• [Provided data]:
☆ ☆ ☆ ☆

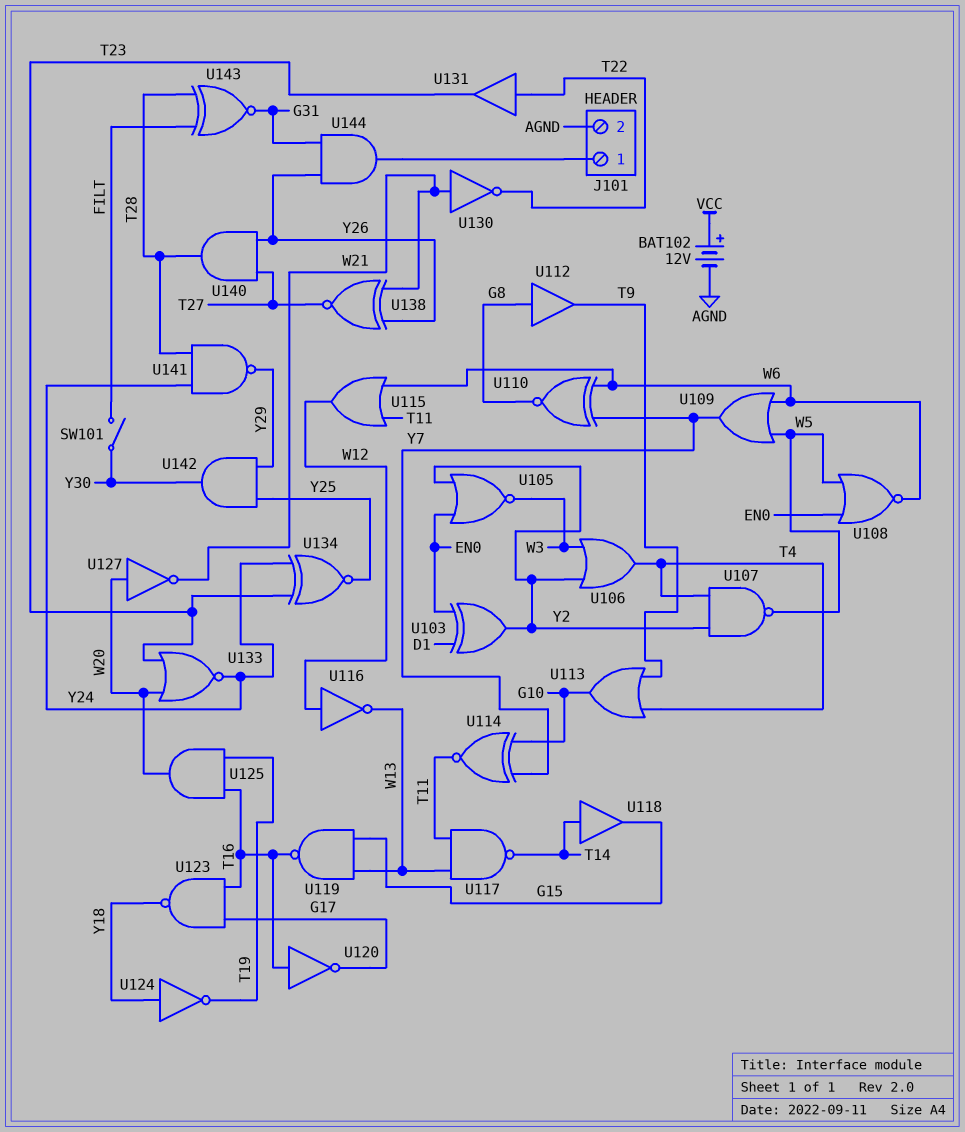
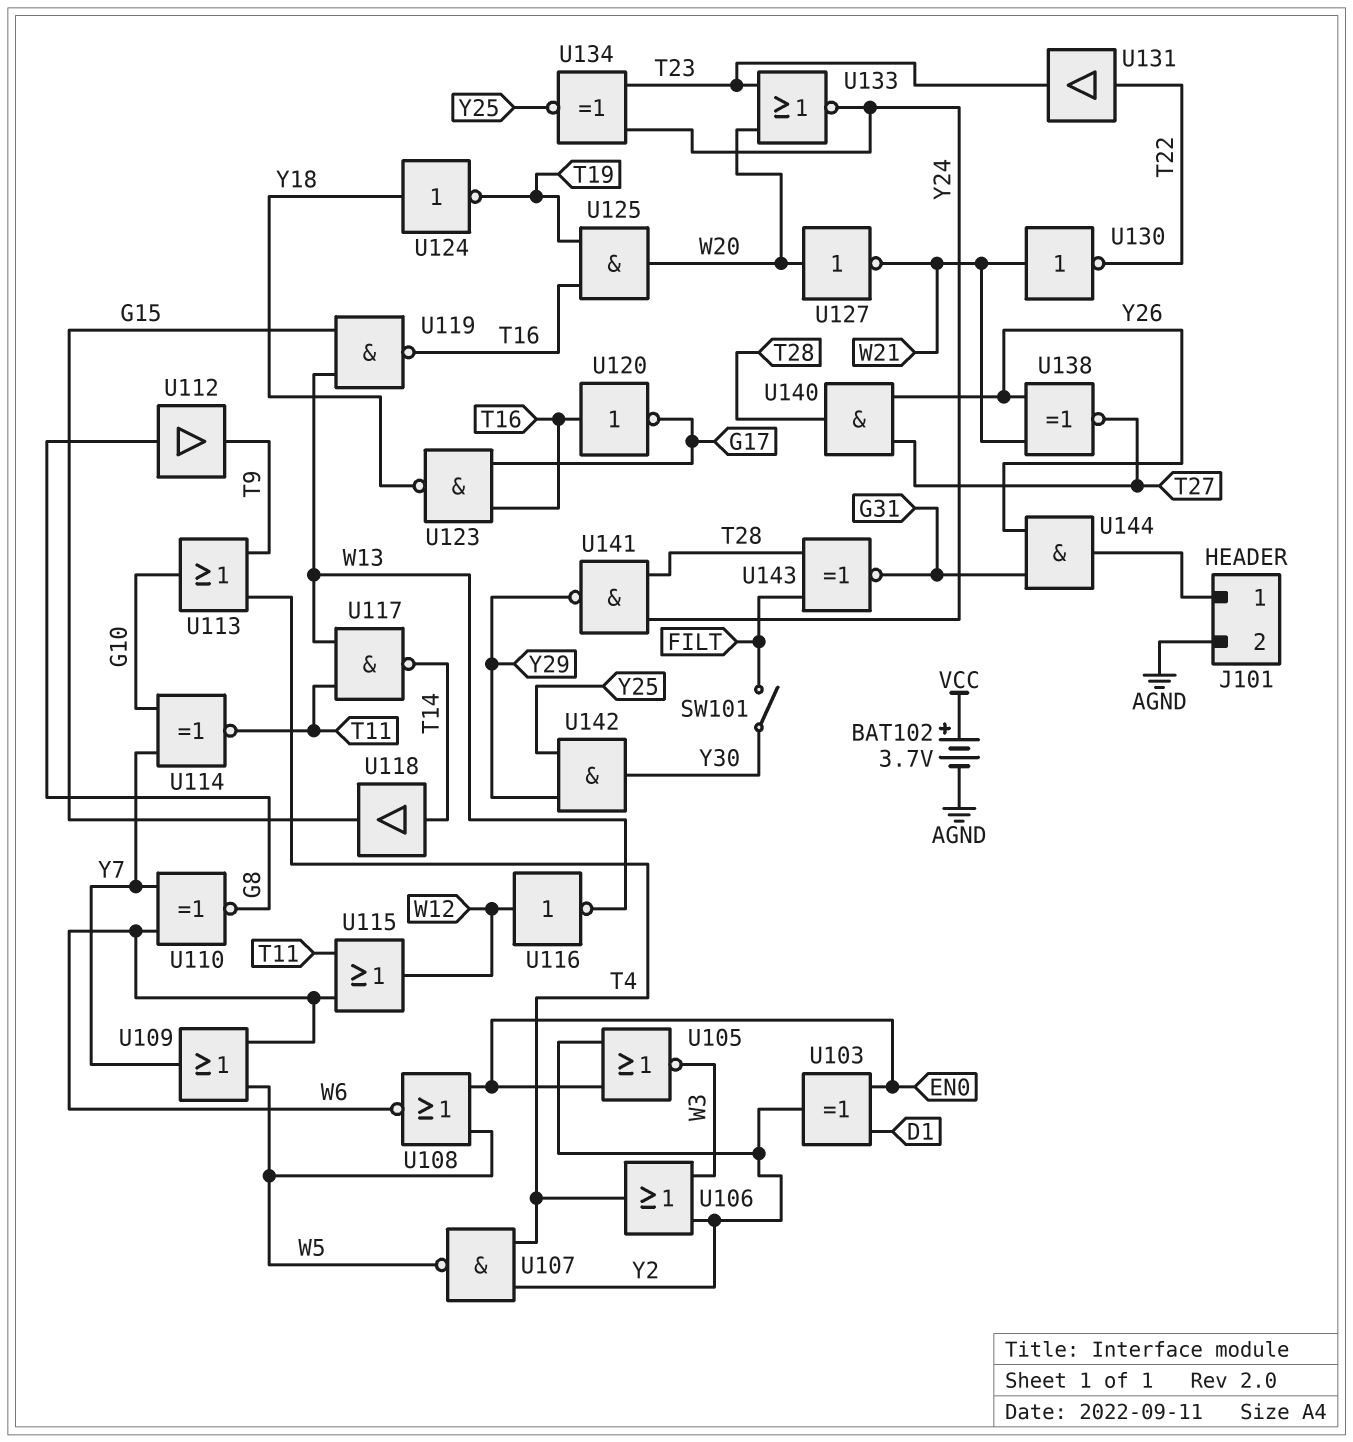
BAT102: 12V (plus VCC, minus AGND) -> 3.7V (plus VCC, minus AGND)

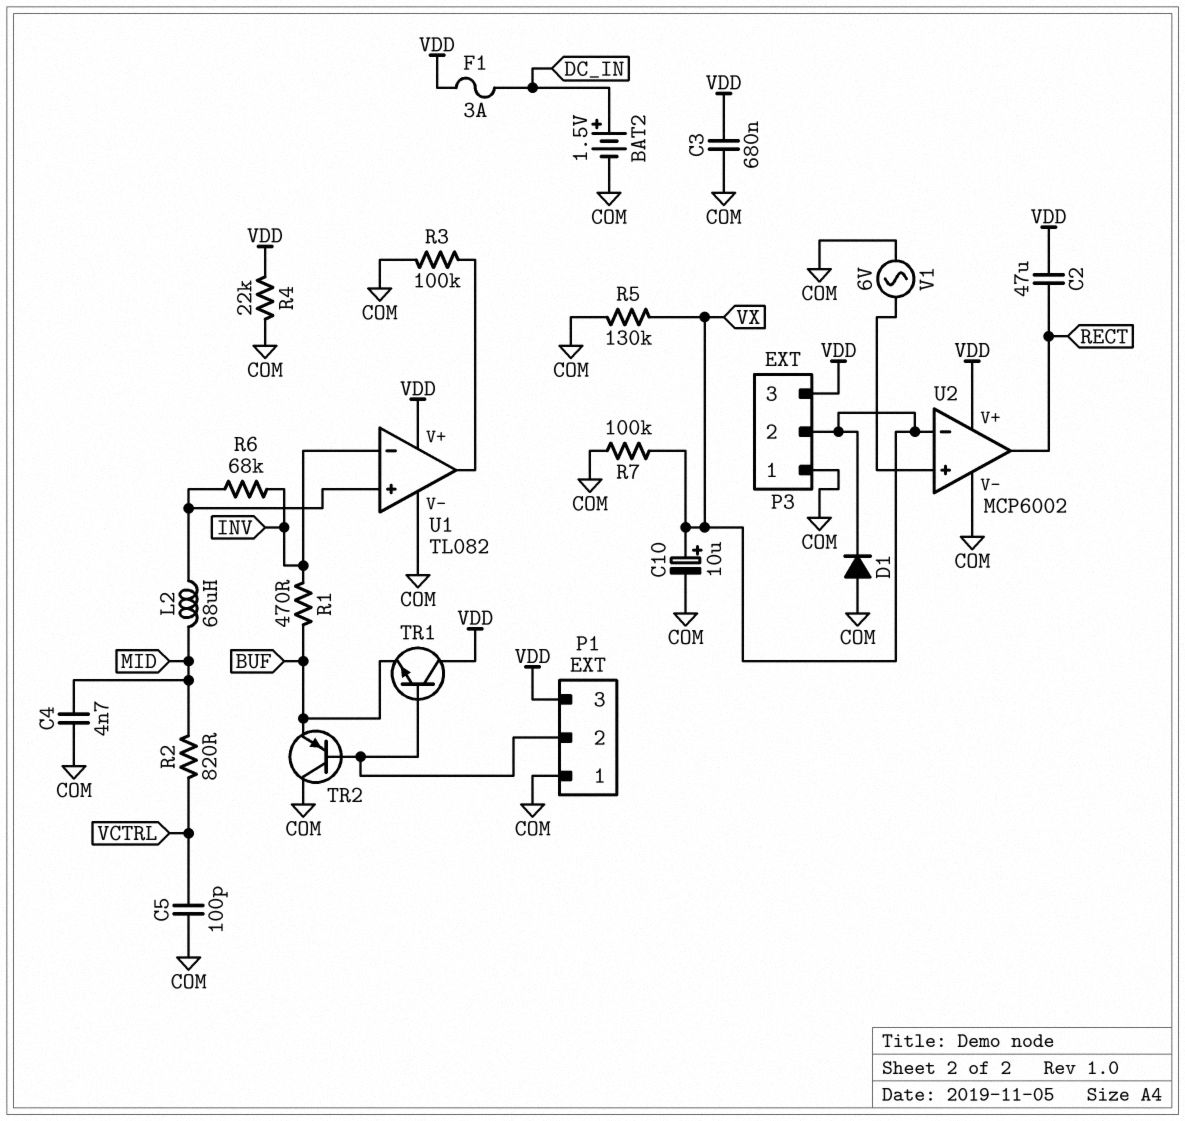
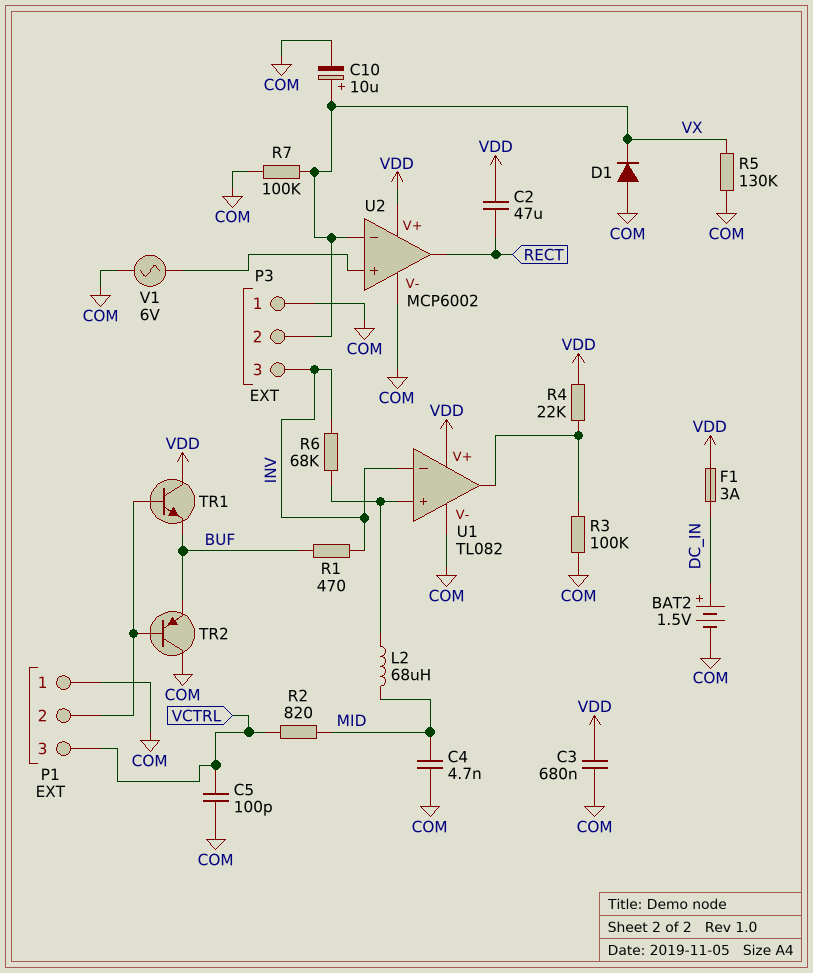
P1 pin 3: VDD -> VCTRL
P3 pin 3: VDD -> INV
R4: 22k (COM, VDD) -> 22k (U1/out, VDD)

☆ ☆ ☆ ☆

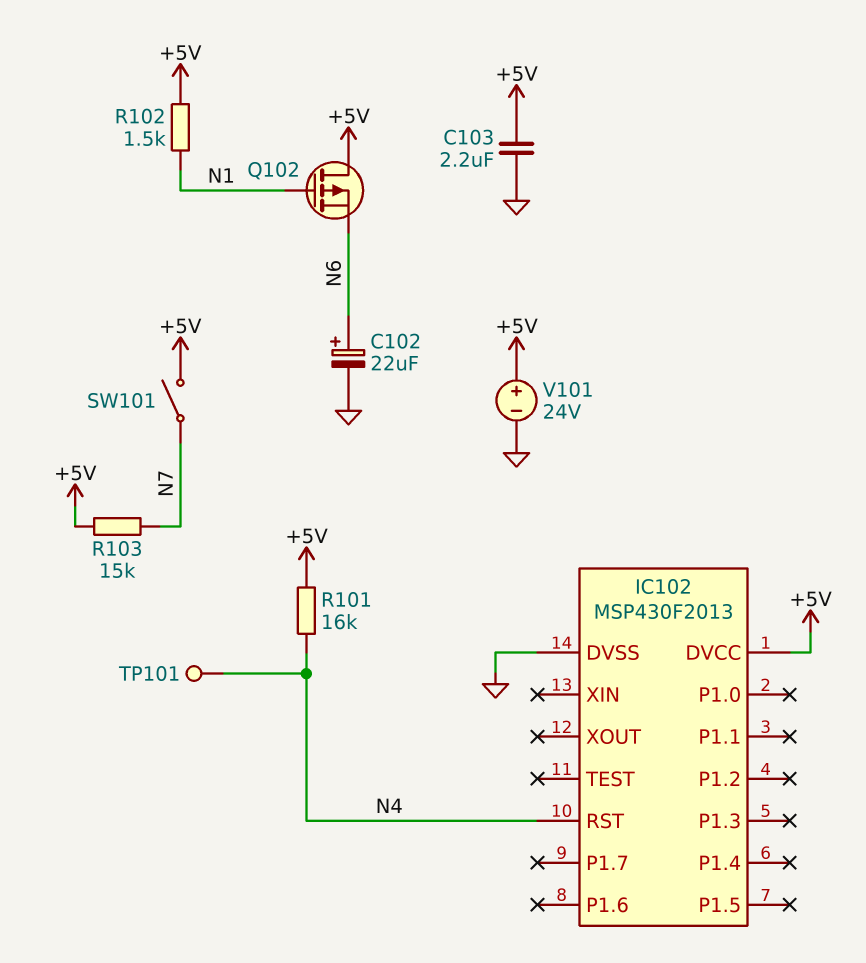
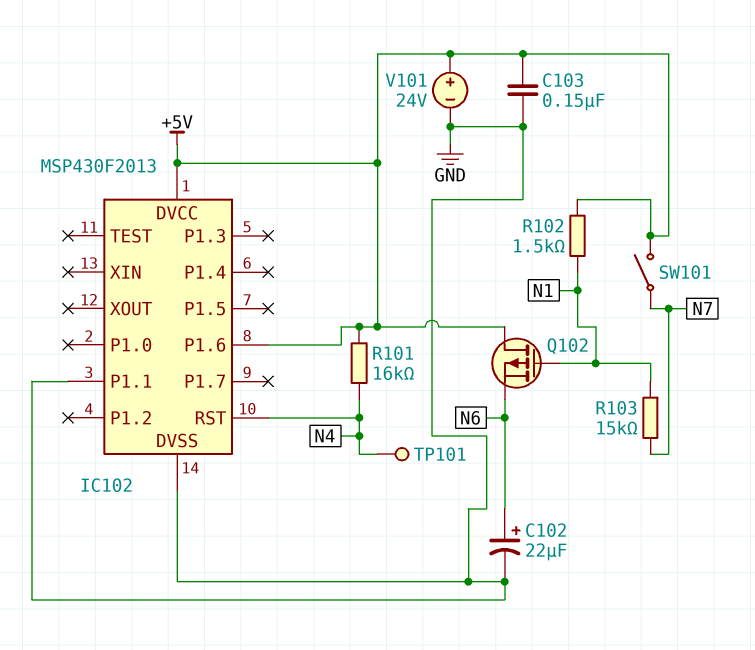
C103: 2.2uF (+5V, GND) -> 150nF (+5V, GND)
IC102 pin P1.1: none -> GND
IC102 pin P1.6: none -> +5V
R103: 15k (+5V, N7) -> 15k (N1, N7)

☆ ☆ ☆ ☆

• [Exercise brief]:
Copy out all lines of the material above in which "none" occurs.

• [Exercise result]:
IC102 pin P1.1: none -> GND
IC102 pin P1.6: none -> +5V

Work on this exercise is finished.